== THE DATA ==
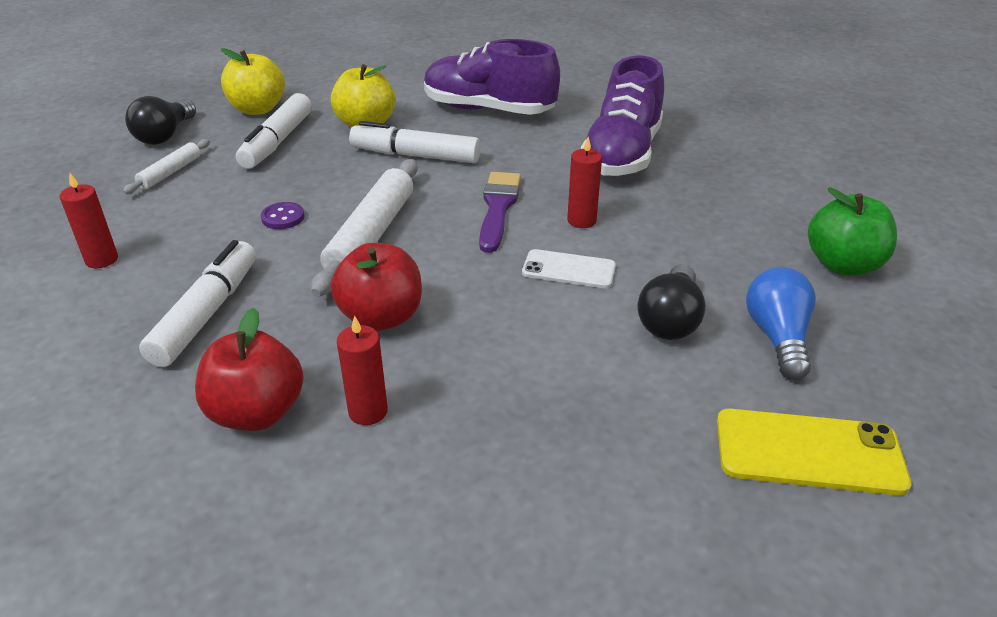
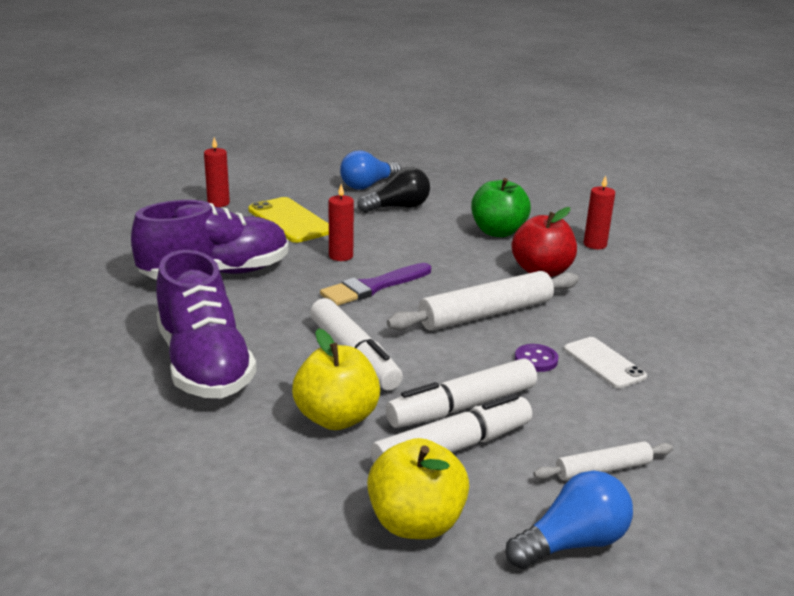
camera: 135 degrees left, 10 degrees down
red candle [60,172,118,268] -> red candle moved to [204,137,230,207]
black light bulb [125,96,196,145] -> blue light bulb [505,471,633,569]
white marker [139,240,256,367] -> white marker moved to [385,358,537,428]
red apple [195,307,304,431] -> none
white phone [522,249,616,288] -> white phone moved to [564,337,647,388]
yellow phone [717,409,911,495] -> yellow phone moved to [248,197,329,243]
green apple [808,187,897,275] -> green apple moved to [471,178,531,237]

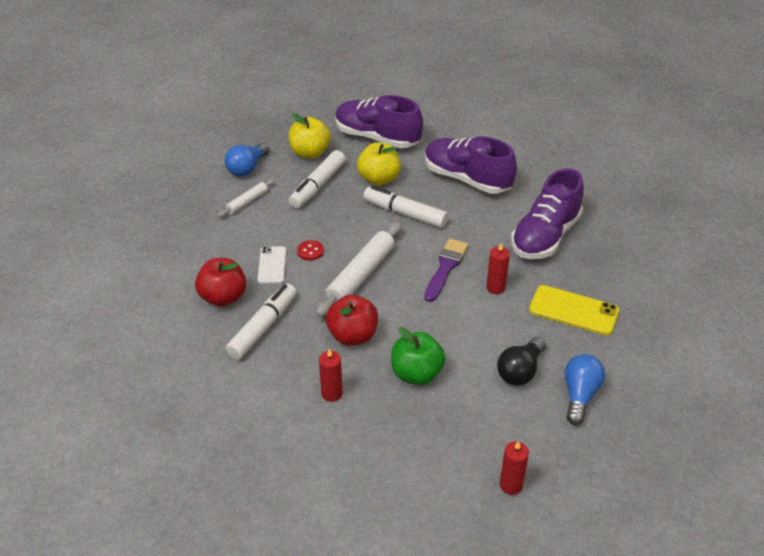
camera: 150 degrees right, 15 degrees up
red candle [204,137,230,207] -> red candle moved to [500,441,529,495]
white marker [385,358,537,428] -> white marker moved to [226,284,297,360]
purple button [515,344,558,372] -> red button [297,240,324,261]
white phone [564,337,647,388] -> white phone turned 60 degrees clockwise [257,246,286,284]
none -> red apple [195,258,246,307]
none -> purple shoe [335,95,423,148]

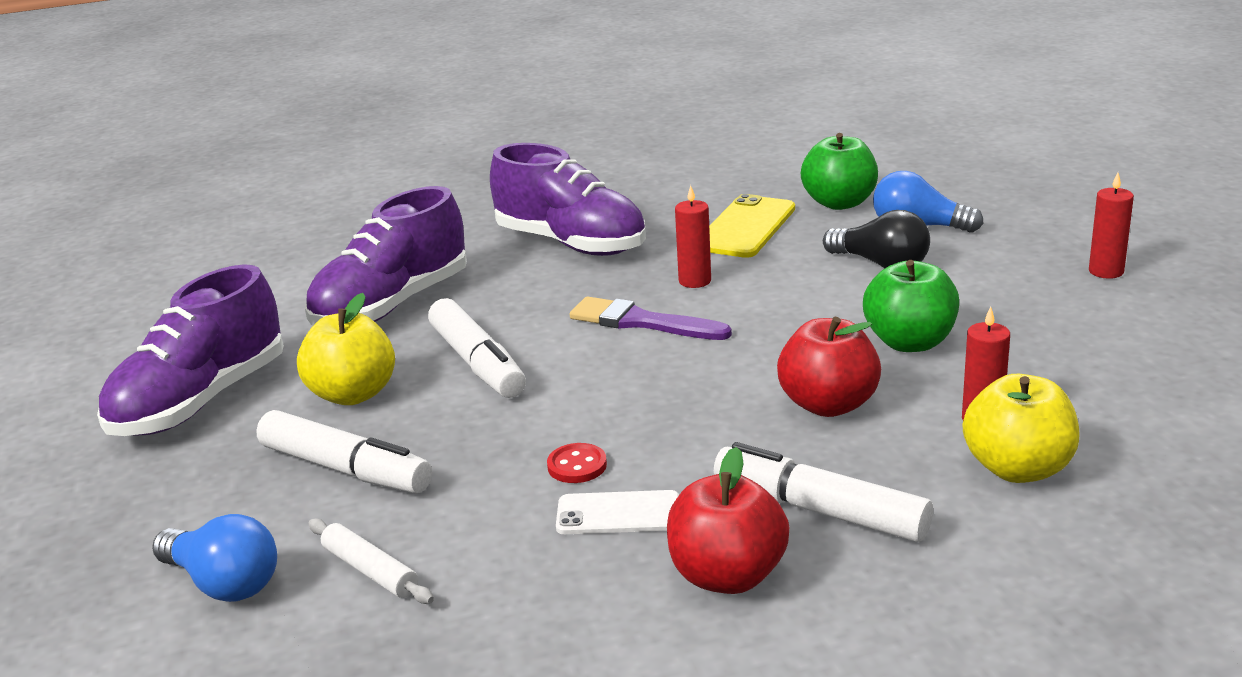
camera: 85 degrees left, 15 degrees down
yellow apple [288,113,331,159] -> yellow apple moved to [963,374,1080,483]
white rolling pin [316,222,402,317] -> none
white marker [363,186,448,228] -> white marker turned 60 degrees counterclockwise [428,298,526,398]
none -> green apple [801,133,878,210]

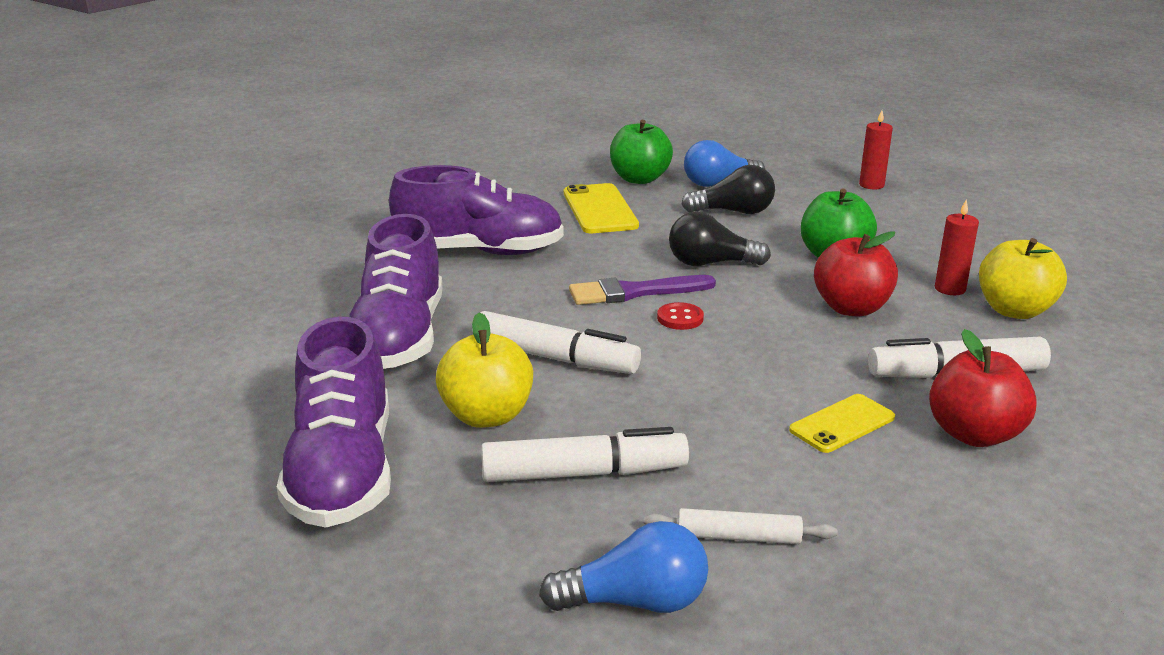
camera: 40 degrees left, 0 degrees up
red button [547,443,607,483] -> red button moved to [657,302,704,330]
white phone [556,490,679,534] -> yellow phone [789,394,895,453]
red candle [675,185,711,288] -> none
none -> black light bulb [669,212,771,266]

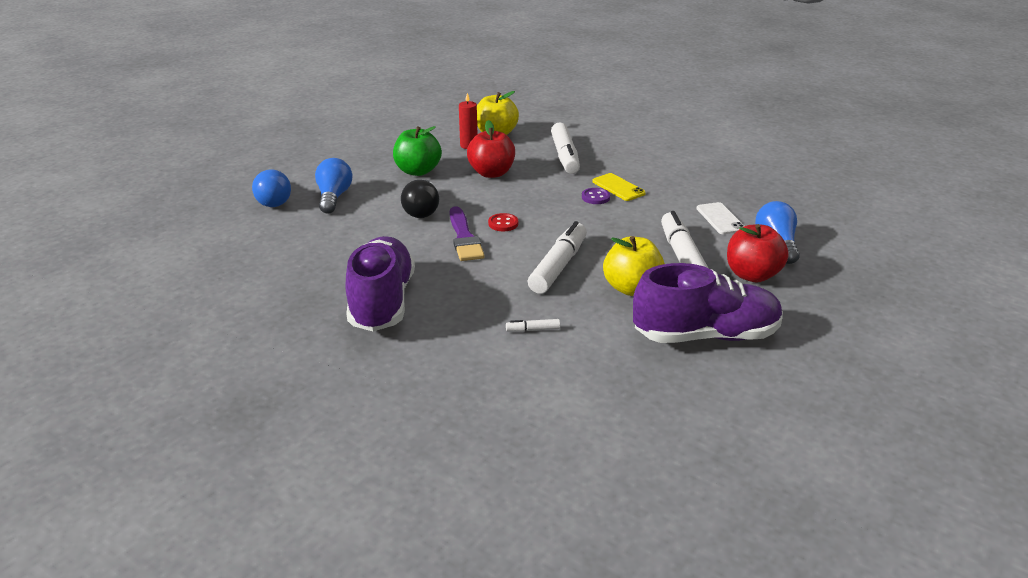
camera: 90 degrees left, 5 degrees up
purple shoe [349,214,443,369] -> white marker [506,319,560,332]
yellow phone [564,183,639,233] -> none
green apple [610,120,673,184] -> none
white rolling pin [644,508,837,544] -> white phone [697,202,744,234]
black light bulb [681,165,775,214] -> blue light bulb [315,158,352,214]
red candle [859,110,893,189] -> none
red apple [929,329,1037,447] -> red apple moved to [727,224,789,283]
none -> purple button [582,188,610,204]

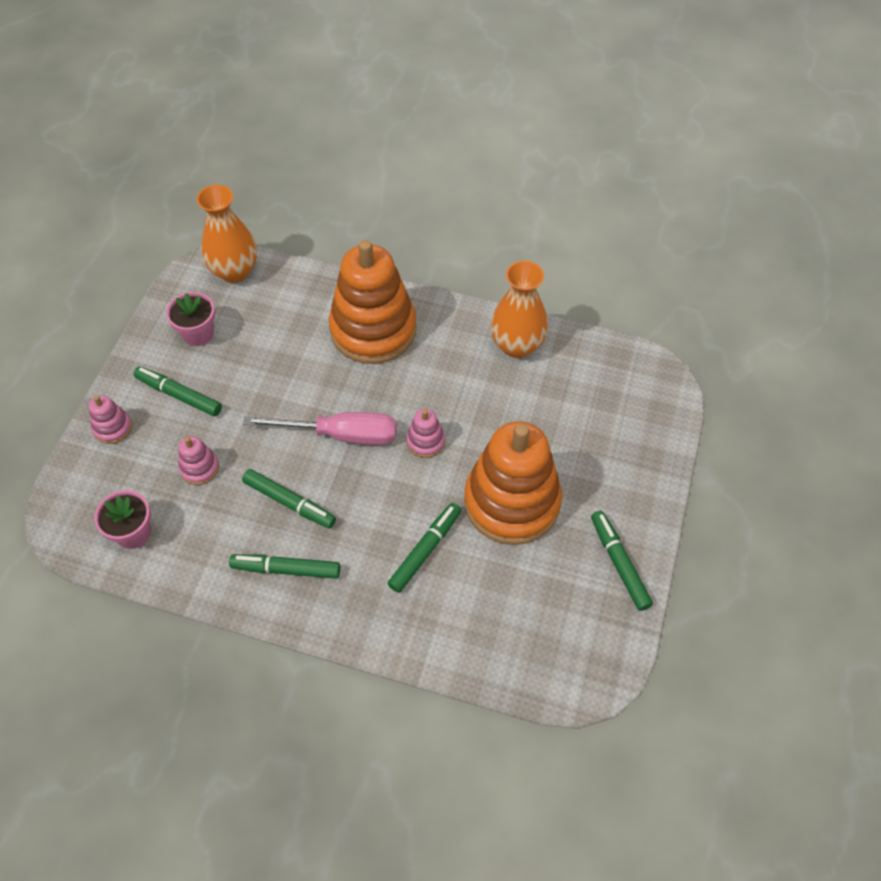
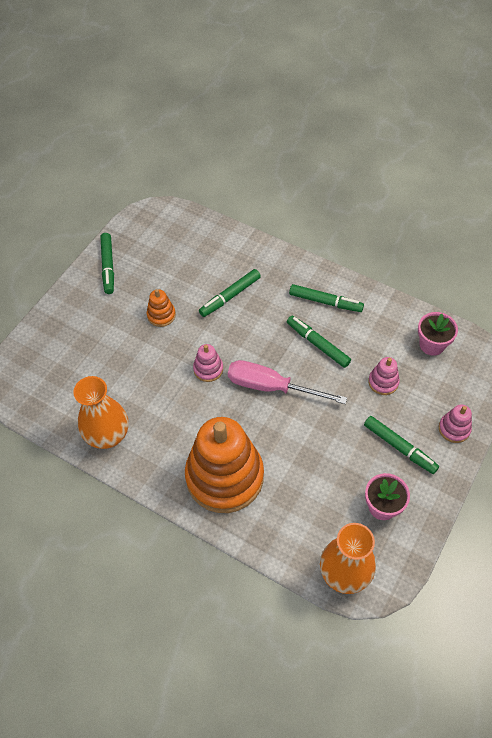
camera: 165 degrees left, 0 degrees up
orange stacking toy [464,421,562,545] -> orange stacking toy [147,289,176,327], size x0.42

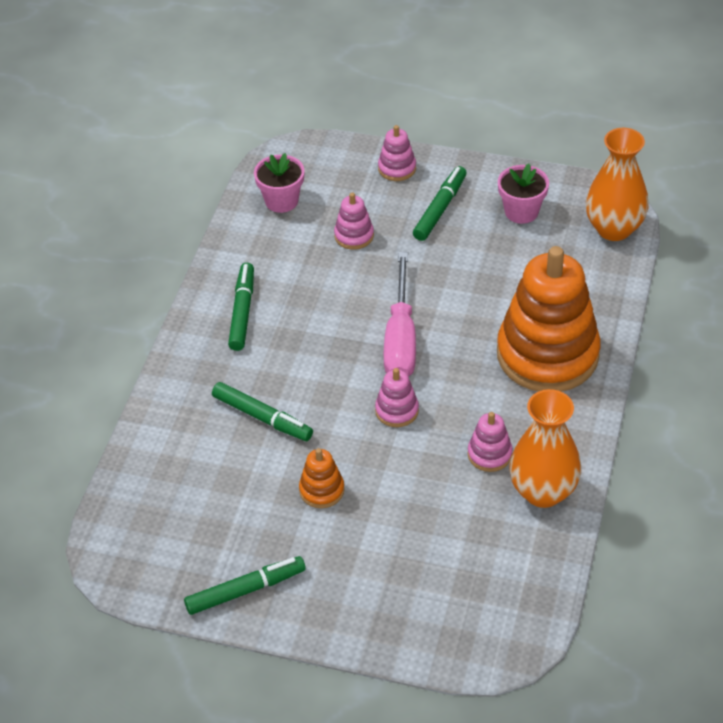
camera: 105 degrees left, 10 degrees down
green marker [287,316,351,368] -> none
none -> pink stacking toy [468,412,513,472]

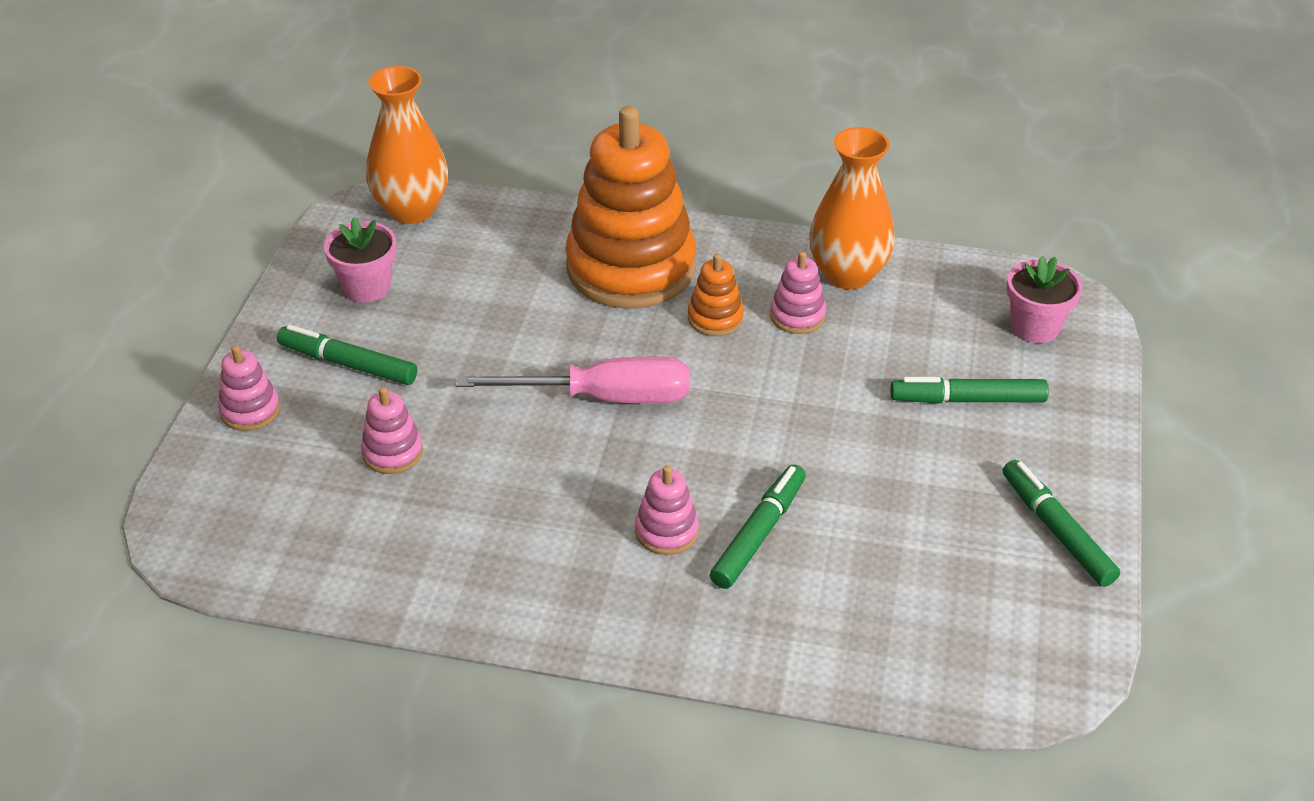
camera: 95 degrees left, 5 degrees down
green marker [228,263,254,351] -> green marker moved to [890,377,1049,404]
pink flower pot [254,153,305,213] -> pink flower pot moved to [1006,256,1082,343]
orange stacking toy [299,448,345,508] -> orange stacking toy moved to [688,254,744,336]
pink stacking toy [375,368,419,427] -> pink stacking toy moved to [635,465,699,555]

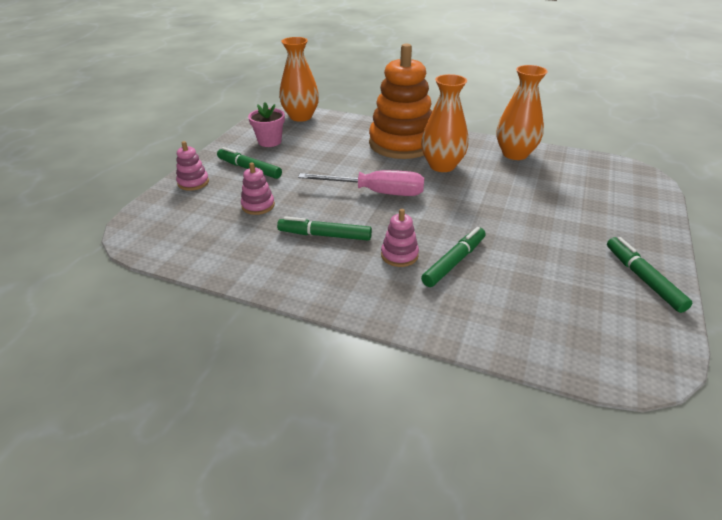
camera: 10 degrees right, 5 degrees down
orange stacking toy [688,254,744,336] -> orange vase [421,74,469,172]
pink stacking toy [770,251,826,334] -> none
green marker [890,377,1049,404] -> green marker moved to [277,216,372,240]
pink flower pot [1006,256,1082,343] -> none

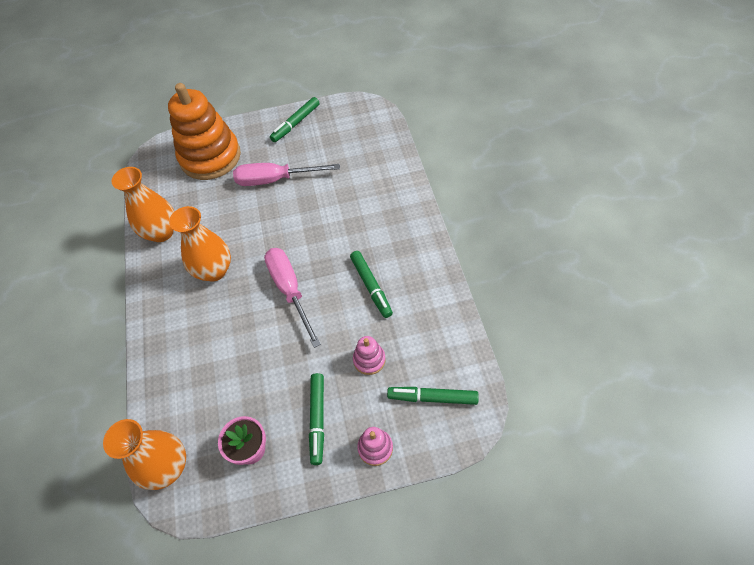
camera: 120 degrees left, 20 degrees up
orange stacking toy [369,43,432,159] -> orange stacking toy moved to [168,83,241,180]
pink stacking toy [381,209,419,267] -> none
green marker [421,227,486,287] -> green marker moved to [387,387,479,405]
none -> pink screwdriver [233,163,340,186]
===
**EXERCISE**
Leave out the pictures, and give all the records again exactly.

**ANSWER BOX**
camera: 135 degrees left, 10 degrees down
red candle [60,172,118,268] -> red candle moved to [204,137,230,207]
black light bulb [125,96,196,145] -> blue light bulb [505,471,633,569]
white marker [139,240,256,367] -> white marker moved to [385,358,537,428]
red apple [195,307,304,431] -> none
white phone [522,249,616,288] -> white phone moved to [564,337,647,388]
yellow phone [717,409,911,495] -> yellow phone moved to [248,197,329,243]
green apple [808,187,897,275] -> green apple moved to [471,178,531,237]

camera: 150 degrees right, 15 degrees up
red candle [204,137,230,207] -> red candle moved to [500,441,529,495]
white marker [385,358,537,428] -> white marker moved to [226,284,297,360]
purple button [515,344,558,372] -> red button [297,240,324,261]
white phone [564,337,647,388] -> white phone turned 60 degrees clockwise [257,246,286,284]
none -> red apple [195,258,246,307]
none -> purple shoe [335,95,423,148]

camera: 85 degrees left, 15 degrees down
yellow apple [288,113,331,159] -> yellow apple moved to [963,374,1080,483]
white rolling pin [316,222,402,317] -> none
white marker [363,186,448,228] -> white marker turned 60 degrees counterclockwise [428,298,526,398]
none -> green apple [801,133,878,210]

camera: 40 degrees left, 0 degrees up
red button [547,443,607,483] -> red button moved to [657,302,704,330]
white phone [556,490,679,534] -> yellow phone [789,394,895,453]
red candle [675,185,711,288] -> none
none -> black light bulb [669,212,771,266]

camera: 90 degrees left, 5 degrees up
purple shoe [349,214,443,369] -> white marker [506,319,560,332]
yellow phone [564,183,639,233] -> none
green apple [610,120,673,184] -> none
white rolling pin [644,508,837,544] -> white phone [697,202,744,234]
black light bulb [681,165,775,214] -> blue light bulb [315,158,352,214]
red candle [859,110,893,189] -> none
red apple [929,329,1037,447] -> red apple moved to [727,224,789,283]
none -> purple button [582,188,610,204]

camera: 165 degrees left, 0 degrees up
orange stacking toy [464,421,562,545] -> orange stacking toy [147,289,176,327], size x0.42

camera: 105 degrees left, 10 degrees down
green marker [287,316,351,368] -> none
none -> pink stacking toy [468,412,513,472]

camera: 95 degrees left, 5 degrees down
green marker [228,263,254,351] -> green marker moved to [890,377,1049,404]
pink flower pot [254,153,305,213] -> pink flower pot moved to [1006,256,1082,343]
orange stacking toy [299,448,345,508] -> orange stacking toy moved to [688,254,744,336]
pink stacking toy [375,368,419,427] -> pink stacking toy moved to [635,465,699,555]

camera: 10 degrees right, 5 degrees down
orange stacking toy [688,254,744,336] -> orange vase [421,74,469,172]
pink stacking toy [770,251,826,334] -> none
green marker [890,377,1049,404] -> green marker moved to [277,216,372,240]
pink flower pot [1006,256,1082,343] -> none

camera: 120 degrees left, 20 degrees up
orange stacking toy [369,43,432,159] -> orange stacking toy moved to [168,83,241,180]
pink stacking toy [381,209,419,267] -> none
green marker [421,227,486,287] -> green marker moved to [387,387,479,405]
none -> pink screwdriver [233,163,340,186]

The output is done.